## WHAT IS REQUIRED:
Among the entries below, please repeat exactly and only the lines from the line containing "[288,247,316,277]" to the line containing "[257,439,306,473]", both lines included.

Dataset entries
★ ★ ★ ★ ★

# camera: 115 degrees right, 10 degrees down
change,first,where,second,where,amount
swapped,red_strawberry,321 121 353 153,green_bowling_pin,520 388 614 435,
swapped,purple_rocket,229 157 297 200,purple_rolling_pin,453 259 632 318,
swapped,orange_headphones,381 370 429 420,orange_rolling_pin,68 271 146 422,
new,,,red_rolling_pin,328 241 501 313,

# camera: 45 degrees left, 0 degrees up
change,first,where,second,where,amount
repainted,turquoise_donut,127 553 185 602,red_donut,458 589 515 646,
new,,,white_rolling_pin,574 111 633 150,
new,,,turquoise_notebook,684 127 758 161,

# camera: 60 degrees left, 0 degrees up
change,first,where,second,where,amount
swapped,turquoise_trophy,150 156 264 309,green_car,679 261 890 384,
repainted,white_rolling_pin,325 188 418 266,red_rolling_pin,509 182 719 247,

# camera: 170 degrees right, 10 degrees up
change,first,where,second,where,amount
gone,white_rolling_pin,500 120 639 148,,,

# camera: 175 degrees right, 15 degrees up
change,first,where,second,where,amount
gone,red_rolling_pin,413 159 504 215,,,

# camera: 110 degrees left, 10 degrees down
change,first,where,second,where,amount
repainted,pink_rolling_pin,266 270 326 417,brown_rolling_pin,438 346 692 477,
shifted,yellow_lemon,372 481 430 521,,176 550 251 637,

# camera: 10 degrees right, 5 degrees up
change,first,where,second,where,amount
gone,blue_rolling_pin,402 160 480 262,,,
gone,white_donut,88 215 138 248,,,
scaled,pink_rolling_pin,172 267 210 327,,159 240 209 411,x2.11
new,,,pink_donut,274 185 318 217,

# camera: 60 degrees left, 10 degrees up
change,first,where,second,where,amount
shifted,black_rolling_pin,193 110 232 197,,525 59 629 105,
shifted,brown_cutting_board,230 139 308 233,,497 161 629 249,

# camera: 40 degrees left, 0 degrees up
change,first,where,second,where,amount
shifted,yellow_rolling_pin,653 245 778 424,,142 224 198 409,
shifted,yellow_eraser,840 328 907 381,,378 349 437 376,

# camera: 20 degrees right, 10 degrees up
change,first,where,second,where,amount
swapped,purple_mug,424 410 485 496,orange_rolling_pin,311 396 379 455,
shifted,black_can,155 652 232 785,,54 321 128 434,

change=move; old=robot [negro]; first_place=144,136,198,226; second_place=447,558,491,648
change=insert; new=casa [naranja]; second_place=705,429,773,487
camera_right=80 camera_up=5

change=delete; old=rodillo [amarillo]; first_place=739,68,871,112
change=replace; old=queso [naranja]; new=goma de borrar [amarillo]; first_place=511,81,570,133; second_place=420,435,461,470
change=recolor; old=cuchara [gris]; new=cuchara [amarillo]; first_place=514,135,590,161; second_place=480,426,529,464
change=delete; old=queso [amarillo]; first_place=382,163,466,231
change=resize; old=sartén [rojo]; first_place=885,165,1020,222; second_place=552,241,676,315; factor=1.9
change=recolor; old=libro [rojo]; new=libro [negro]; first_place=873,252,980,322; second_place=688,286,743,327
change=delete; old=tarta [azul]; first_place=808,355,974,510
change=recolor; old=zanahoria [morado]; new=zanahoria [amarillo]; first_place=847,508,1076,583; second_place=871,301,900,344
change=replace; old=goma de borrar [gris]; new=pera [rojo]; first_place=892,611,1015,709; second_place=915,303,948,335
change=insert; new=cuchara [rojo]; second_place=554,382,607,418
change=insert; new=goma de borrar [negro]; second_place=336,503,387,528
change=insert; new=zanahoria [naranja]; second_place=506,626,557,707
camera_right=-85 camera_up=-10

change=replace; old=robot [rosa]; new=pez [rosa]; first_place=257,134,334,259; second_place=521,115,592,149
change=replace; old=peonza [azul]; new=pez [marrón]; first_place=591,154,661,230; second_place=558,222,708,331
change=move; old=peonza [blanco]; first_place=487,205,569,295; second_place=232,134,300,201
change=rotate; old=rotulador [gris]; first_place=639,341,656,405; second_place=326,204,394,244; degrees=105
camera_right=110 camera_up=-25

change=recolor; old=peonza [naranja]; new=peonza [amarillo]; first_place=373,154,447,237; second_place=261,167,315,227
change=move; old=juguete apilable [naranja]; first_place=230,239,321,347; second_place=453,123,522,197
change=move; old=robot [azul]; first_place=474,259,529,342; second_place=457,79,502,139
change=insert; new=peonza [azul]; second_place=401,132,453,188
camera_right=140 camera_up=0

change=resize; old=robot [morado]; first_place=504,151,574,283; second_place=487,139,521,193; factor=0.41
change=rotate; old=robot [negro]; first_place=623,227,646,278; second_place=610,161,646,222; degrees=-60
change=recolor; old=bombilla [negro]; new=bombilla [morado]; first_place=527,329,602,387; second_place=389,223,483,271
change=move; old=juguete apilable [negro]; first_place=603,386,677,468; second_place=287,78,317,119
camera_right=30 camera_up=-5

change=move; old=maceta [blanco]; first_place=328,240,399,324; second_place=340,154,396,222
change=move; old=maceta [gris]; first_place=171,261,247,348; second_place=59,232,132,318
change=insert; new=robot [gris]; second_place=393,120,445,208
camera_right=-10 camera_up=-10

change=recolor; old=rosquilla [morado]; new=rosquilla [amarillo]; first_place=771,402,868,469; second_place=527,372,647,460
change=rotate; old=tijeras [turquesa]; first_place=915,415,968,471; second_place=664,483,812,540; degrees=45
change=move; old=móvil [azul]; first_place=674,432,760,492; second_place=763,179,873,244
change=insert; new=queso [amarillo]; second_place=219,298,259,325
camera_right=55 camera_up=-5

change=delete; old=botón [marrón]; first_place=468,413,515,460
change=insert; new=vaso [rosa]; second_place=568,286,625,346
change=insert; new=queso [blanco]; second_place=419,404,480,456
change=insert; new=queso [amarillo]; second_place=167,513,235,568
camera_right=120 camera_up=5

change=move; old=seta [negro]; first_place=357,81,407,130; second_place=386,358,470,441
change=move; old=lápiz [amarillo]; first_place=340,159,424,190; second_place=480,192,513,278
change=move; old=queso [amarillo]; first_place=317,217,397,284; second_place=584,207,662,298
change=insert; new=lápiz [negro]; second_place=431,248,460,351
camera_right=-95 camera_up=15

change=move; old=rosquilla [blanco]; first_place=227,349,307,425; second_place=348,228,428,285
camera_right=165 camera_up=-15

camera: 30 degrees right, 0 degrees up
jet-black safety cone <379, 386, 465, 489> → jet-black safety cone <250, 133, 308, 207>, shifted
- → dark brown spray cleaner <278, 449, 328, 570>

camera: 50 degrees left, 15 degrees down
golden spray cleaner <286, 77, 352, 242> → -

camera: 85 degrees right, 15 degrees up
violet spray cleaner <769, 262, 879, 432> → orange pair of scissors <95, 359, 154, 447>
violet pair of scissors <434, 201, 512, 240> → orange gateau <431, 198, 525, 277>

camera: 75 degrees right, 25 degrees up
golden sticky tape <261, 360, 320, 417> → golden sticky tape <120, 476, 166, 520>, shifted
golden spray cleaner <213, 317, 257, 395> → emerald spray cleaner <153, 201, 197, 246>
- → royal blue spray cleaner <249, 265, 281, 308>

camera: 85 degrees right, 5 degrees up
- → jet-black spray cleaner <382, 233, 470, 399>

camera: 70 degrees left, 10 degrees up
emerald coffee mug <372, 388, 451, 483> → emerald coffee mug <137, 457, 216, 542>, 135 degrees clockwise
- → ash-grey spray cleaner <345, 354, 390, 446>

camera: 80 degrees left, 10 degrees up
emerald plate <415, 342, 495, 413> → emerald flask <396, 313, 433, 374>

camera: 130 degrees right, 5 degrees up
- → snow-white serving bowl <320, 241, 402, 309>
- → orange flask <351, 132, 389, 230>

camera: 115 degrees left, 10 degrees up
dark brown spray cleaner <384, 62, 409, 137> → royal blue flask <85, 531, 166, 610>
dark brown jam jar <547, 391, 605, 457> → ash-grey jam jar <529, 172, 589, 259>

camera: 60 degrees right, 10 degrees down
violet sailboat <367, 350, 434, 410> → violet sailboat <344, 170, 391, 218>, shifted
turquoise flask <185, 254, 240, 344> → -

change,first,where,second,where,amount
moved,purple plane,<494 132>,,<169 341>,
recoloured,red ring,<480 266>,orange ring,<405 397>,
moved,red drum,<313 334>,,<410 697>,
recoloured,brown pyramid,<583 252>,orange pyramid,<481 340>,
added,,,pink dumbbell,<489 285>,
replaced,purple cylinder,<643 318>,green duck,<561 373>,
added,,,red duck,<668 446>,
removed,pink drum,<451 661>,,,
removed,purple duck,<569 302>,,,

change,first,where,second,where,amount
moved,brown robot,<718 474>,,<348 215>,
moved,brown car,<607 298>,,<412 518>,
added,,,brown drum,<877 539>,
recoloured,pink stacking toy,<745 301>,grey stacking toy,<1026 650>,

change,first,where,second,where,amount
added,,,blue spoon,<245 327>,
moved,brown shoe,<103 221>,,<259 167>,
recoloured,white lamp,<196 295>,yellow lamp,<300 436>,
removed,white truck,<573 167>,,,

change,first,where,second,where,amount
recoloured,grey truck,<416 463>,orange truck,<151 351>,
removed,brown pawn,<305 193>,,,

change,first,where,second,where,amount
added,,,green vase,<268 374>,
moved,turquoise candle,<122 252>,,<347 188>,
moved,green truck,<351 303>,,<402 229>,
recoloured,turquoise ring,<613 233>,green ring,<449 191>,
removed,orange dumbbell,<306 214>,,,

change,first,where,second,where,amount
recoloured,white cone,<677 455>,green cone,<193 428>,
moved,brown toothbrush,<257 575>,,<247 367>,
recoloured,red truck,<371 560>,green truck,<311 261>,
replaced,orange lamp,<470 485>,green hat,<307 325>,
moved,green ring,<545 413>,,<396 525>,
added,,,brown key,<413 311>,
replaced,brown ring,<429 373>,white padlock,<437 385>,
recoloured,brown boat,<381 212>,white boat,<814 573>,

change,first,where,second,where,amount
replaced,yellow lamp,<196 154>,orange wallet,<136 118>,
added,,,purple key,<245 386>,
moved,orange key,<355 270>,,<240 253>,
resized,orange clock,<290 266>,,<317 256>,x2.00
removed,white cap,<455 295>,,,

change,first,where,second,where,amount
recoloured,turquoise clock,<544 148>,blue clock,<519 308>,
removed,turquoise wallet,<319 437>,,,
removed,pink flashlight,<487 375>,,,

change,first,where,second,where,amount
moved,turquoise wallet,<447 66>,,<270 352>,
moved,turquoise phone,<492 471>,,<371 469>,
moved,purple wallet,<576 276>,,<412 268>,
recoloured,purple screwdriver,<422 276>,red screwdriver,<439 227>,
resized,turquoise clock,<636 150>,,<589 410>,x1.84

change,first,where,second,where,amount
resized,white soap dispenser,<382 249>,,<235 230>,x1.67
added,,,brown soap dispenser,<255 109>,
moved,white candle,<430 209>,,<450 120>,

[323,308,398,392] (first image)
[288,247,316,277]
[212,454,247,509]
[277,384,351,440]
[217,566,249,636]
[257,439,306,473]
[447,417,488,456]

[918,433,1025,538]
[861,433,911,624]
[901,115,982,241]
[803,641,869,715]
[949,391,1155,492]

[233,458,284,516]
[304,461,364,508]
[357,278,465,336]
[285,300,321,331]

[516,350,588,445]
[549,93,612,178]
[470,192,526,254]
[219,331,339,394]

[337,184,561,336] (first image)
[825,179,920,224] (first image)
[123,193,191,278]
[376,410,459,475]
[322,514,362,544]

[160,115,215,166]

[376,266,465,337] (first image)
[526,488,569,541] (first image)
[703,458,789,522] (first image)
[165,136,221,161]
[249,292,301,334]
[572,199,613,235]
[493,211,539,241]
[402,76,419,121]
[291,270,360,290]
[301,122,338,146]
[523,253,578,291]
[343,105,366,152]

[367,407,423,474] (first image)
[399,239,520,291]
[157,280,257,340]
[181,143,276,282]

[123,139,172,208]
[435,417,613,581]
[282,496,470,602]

★ ★ ★ ★ ★

## ANSWER:
[288,247,316,277]
[212,454,247,509]
[277,384,351,440]
[217,566,249,636]
[257,439,306,473]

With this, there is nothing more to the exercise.